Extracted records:

╔══

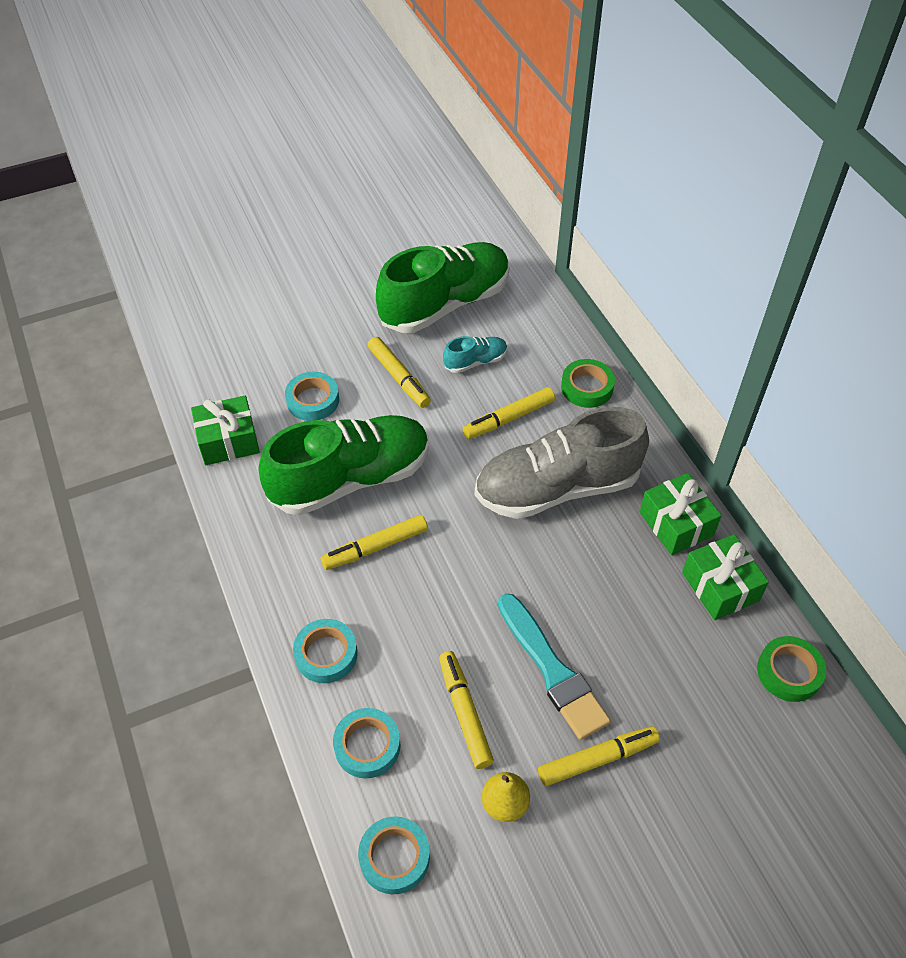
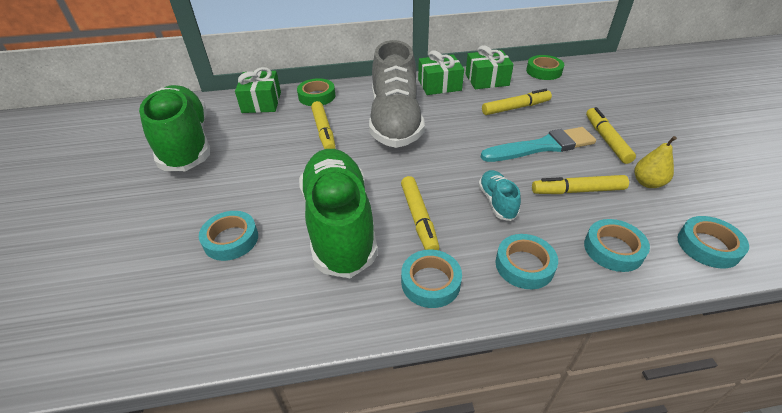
camera: 75 degrees left, 10 degrees down
(228, 441) = (239, 318): green gift -> green gift (261, 102)
(289, 572) = (430, 282): none -> turquoise tape
(399, 377) = (244, 180): yellow marker -> yellow marker (515, 108)
(475, 362) = (258, 138): turquoise shoe -> turquoise shoe (497, 202)

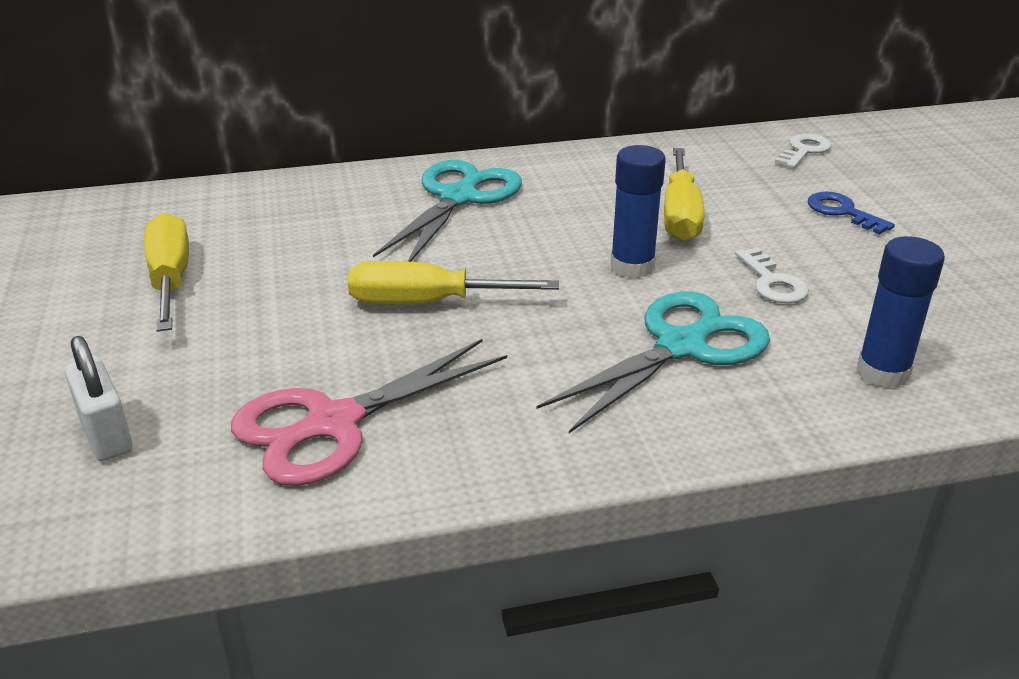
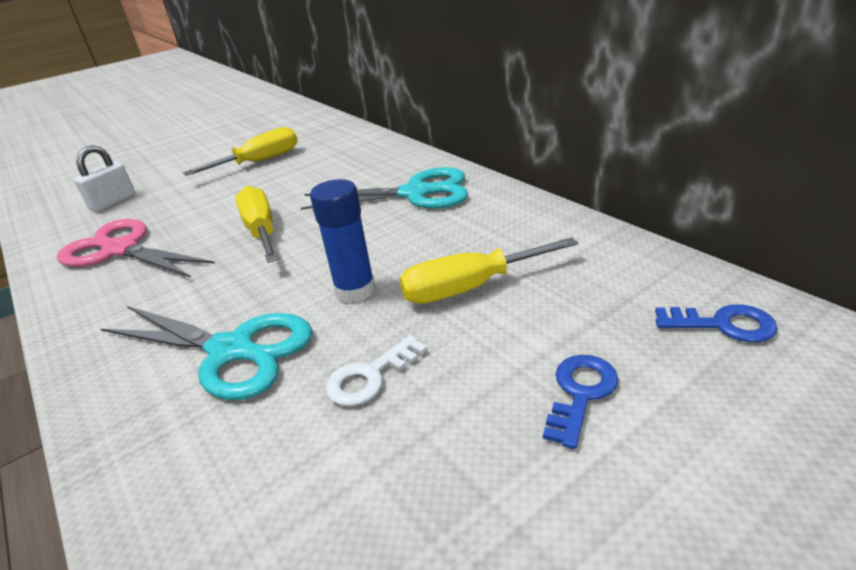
camera: 70 degrees right, 0 degrees up
(804, 150) = (723, 324): white key -> blue key
(883, 372) = (211, 504): blue glue stick -> none

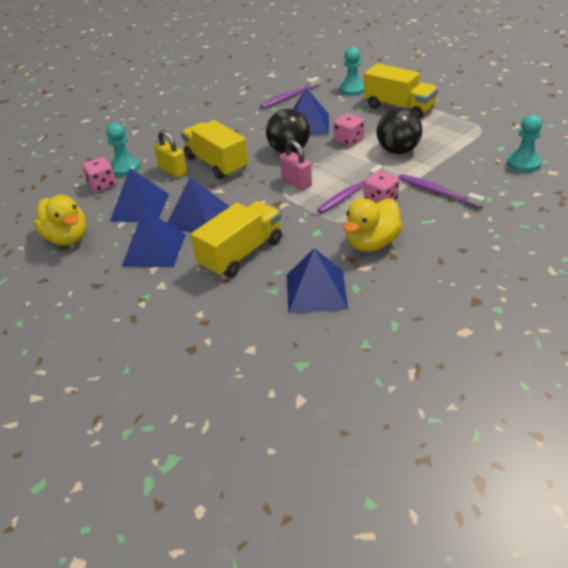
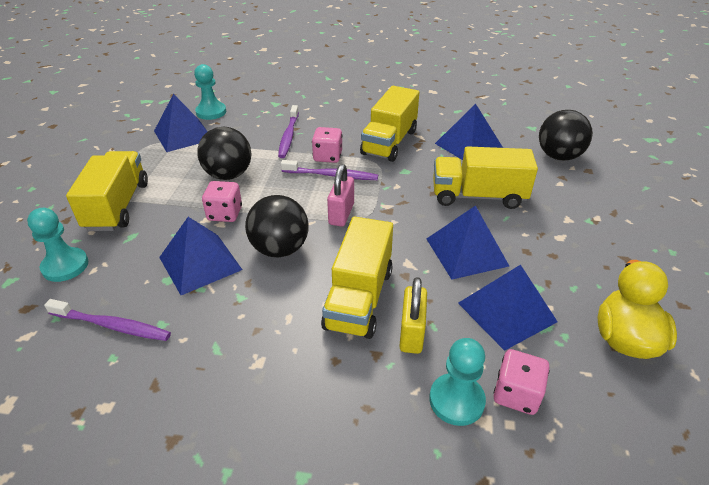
camera: 130 degrees left, 0 degrees up
(154, 249) = (542, 252): blue pyramid -> blue pyramid (183, 135)
(232, 344) = (558, 156): none -> black ball
(372, 243) = (389, 142): yellow duck -> yellow truck

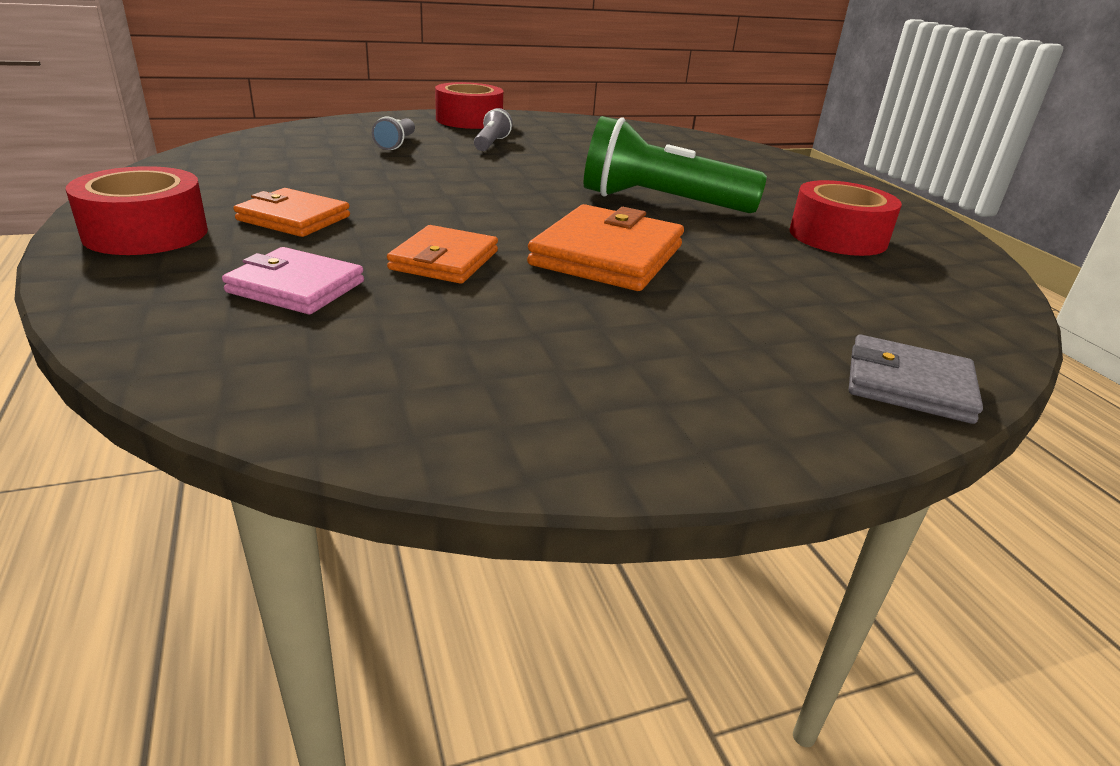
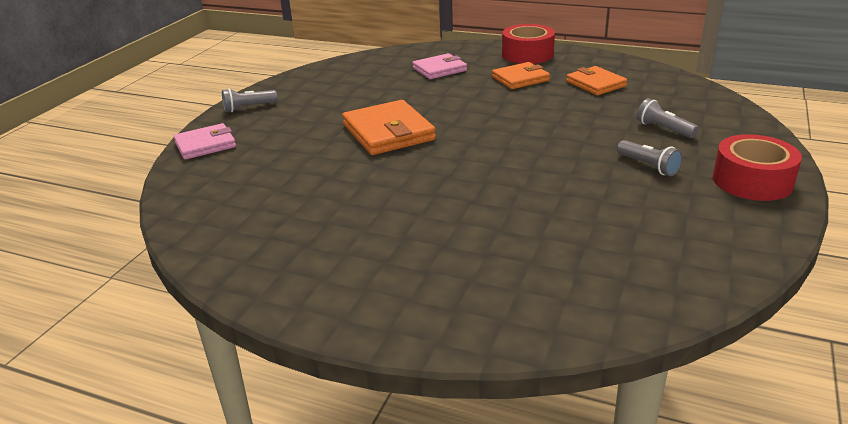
camera: 135 degrees right, 0 degrees up
(444, 260) = (431, 97): orange wallet -> orange wallet (595, 84)
(660, 202) = (441, 182): green flashlight -> none
(746, 425) = (248, 108): none -> grey flashlight
(837, 237) = (307, 220): red tape -> none
(908, 385) = (205, 145): grey wallet -> pink wallet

╚══

The lines to retype run from the one containing "(232, 344) = (558, 156): none -> black ball" through the last line of the records above; write them exactly and skip the pictures.

[SOLUTION TO THE PROBLEM]
(232, 344) = (558, 156): none -> black ball
(372, 243) = (389, 142): yellow duck -> yellow truck

camera: 135 degrees right, 0 degrees up
(444, 260) = (431, 97): orange wallet -> orange wallet (595, 84)
(660, 202) = (441, 182): green flashlight -> none
(746, 425) = (248, 108): none -> grey flashlight
(837, 237) = (307, 220): red tape -> none
(908, 385) = (205, 145): grey wallet -> pink wallet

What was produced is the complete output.